_YOUR GOAL:_ Repeat the data in full. Drop every picture.

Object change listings
★ ★ ★ ★ ★ ★ ★

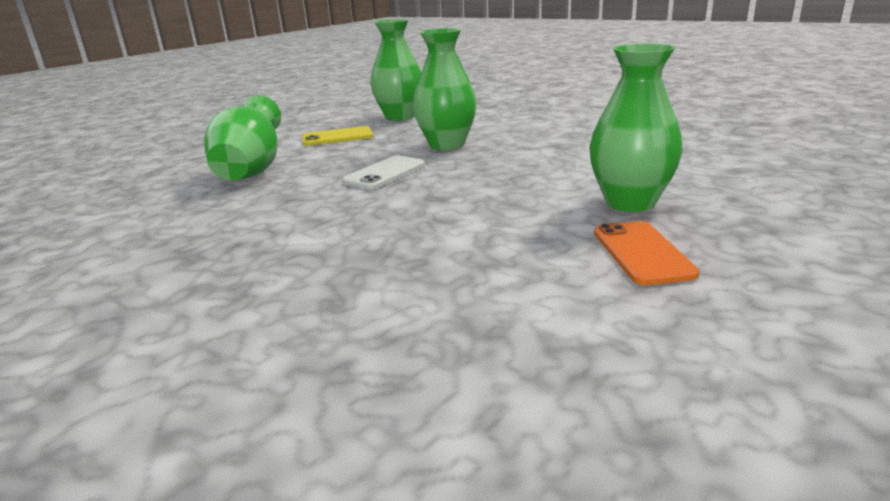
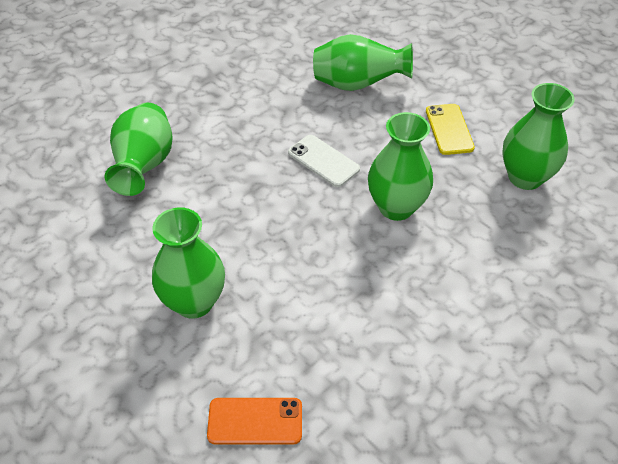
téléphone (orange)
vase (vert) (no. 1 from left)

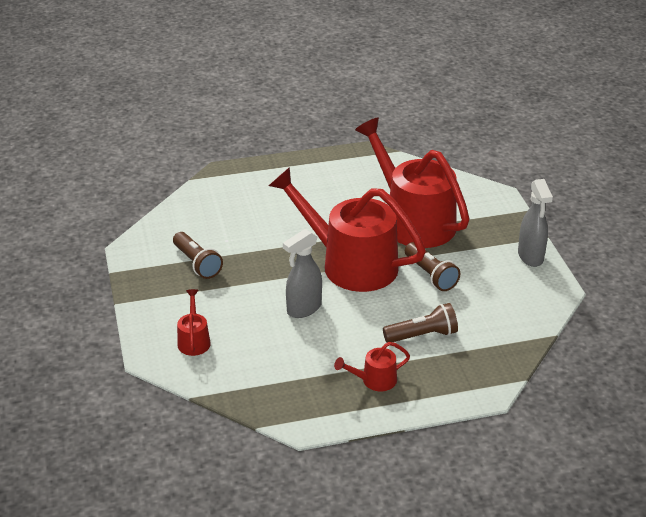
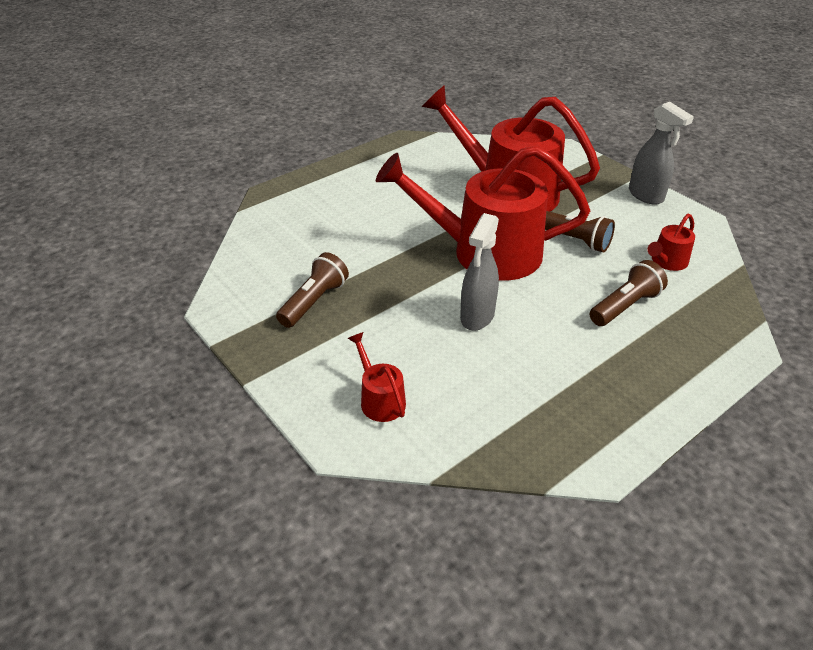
lampe de poche (marron) (no. 1 from left)
arrosoir (rouge) (no. 4 from left)

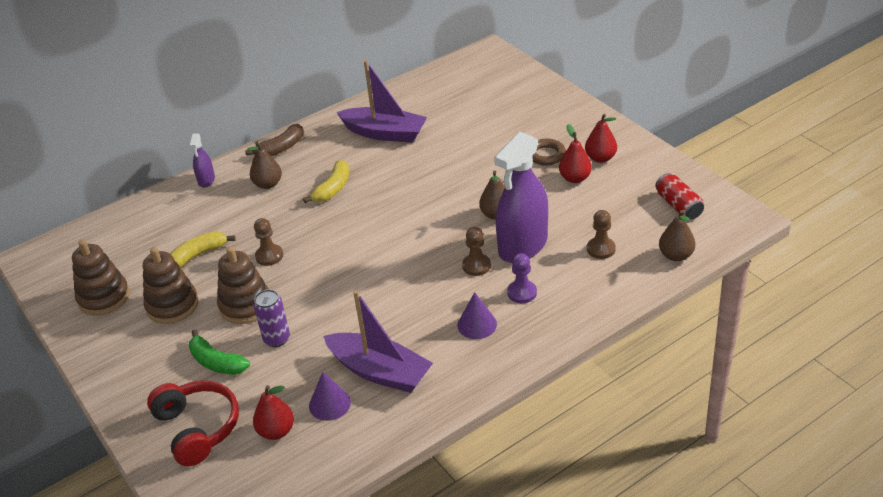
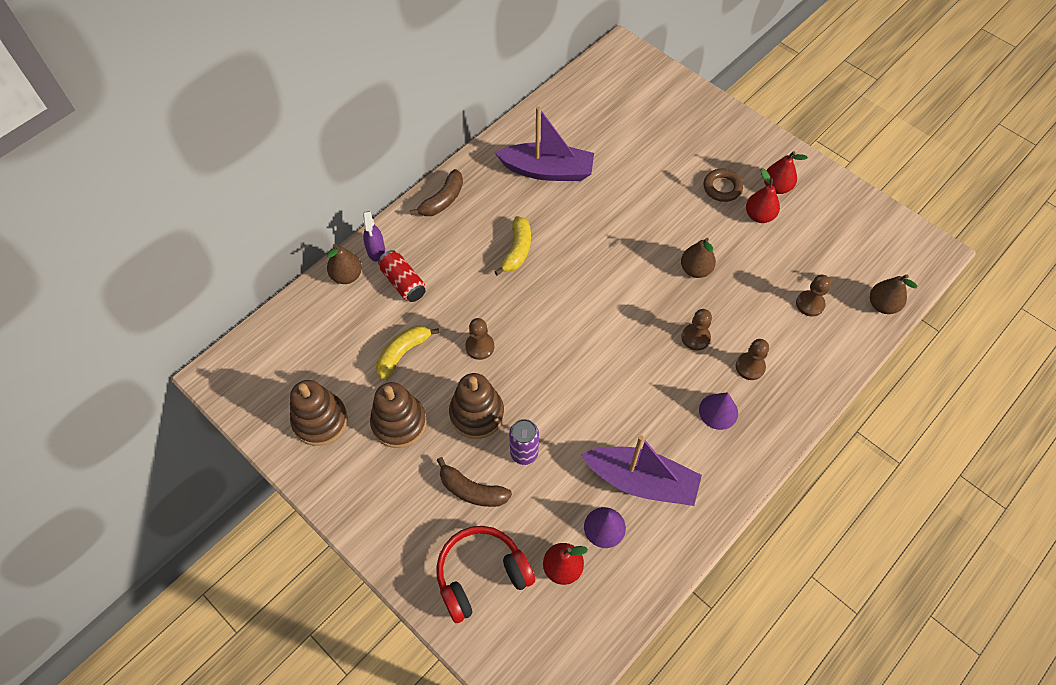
casque audio (rouge)
banane (marron) (no. 2 from left)
poire (marron) (no. 1 from left)
vaporisateur (violet) (no. 2 from left in the first image)
pion (marron) (no. 3 from left)
canette (rouge)

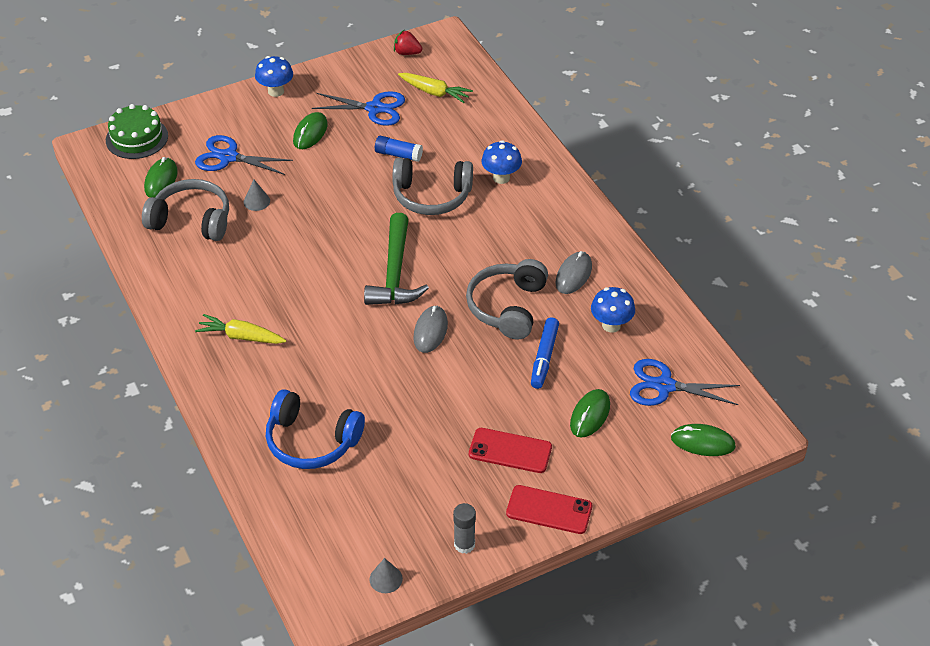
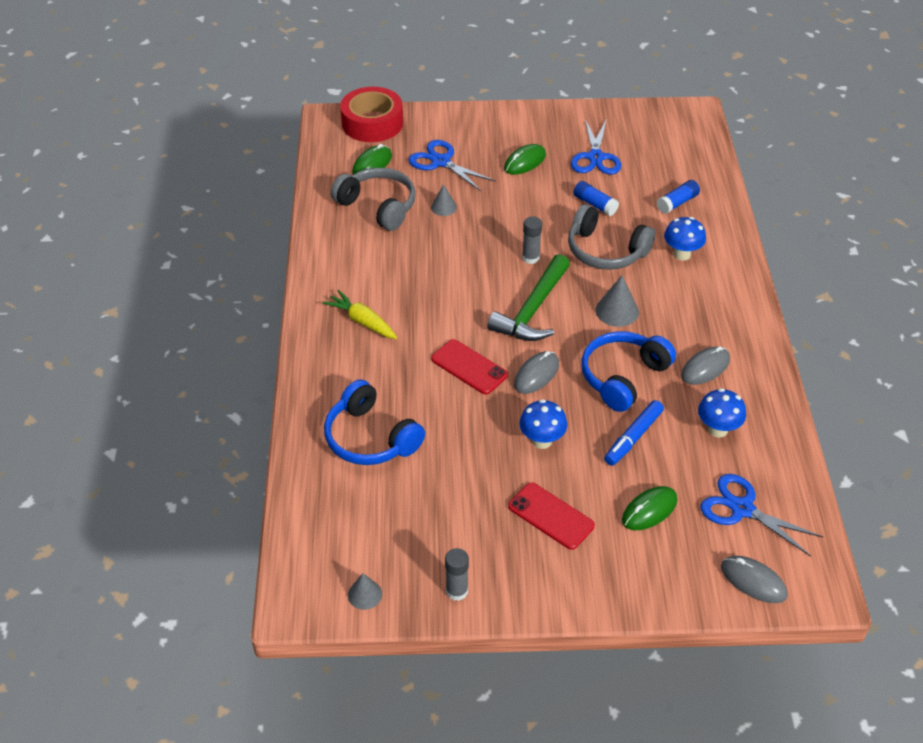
ruban adhésif (rouge)
champignon (bleu) (no. 1 from left)
ciseaux (bleu) (no. 2 from left)
fraise (rouge)
carotte (jaune) (no. 2 from left in the first image)
casque audio (bleu) (no. 2 from left)
téléphone (rouge) (no. 1 from left)
souris (gris) (no. 3 from left)
bâton de colle (gris) (no. 2 from left)
cône (gris) (no. 3 from left)
bâton de colle (bleu) (no. 2 from left)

★ ★ ★ ★ ★ ★ ★

_WRITTEN SOLUTION:_
téléphone (orange)
vase (vert) (no. 1 from left)

lampe de poche (marron) (no. 1 from left)
arrosoir (rouge) (no. 4 from left)

casque audio (rouge)
banane (marron) (no. 2 from left)
poire (marron) (no. 1 from left)
vaporisateur (violet) (no. 2 from left in the first image)
pion (marron) (no. 3 from left)
canette (rouge)

ruban adhésif (rouge)
champignon (bleu) (no. 1 from left)
ciseaux (bleu) (no. 2 from left)
fraise (rouge)
carotte (jaune) (no. 2 from left in the first image)
casque audio (bleu) (no. 2 from left)
téléphone (rouge) (no. 1 from left)
souris (gris) (no. 3 from left)
bâton de colle (gris) (no. 2 from left)
cône (gris) (no. 3 from left)
bâton de colle (bleu) (no. 2 from left)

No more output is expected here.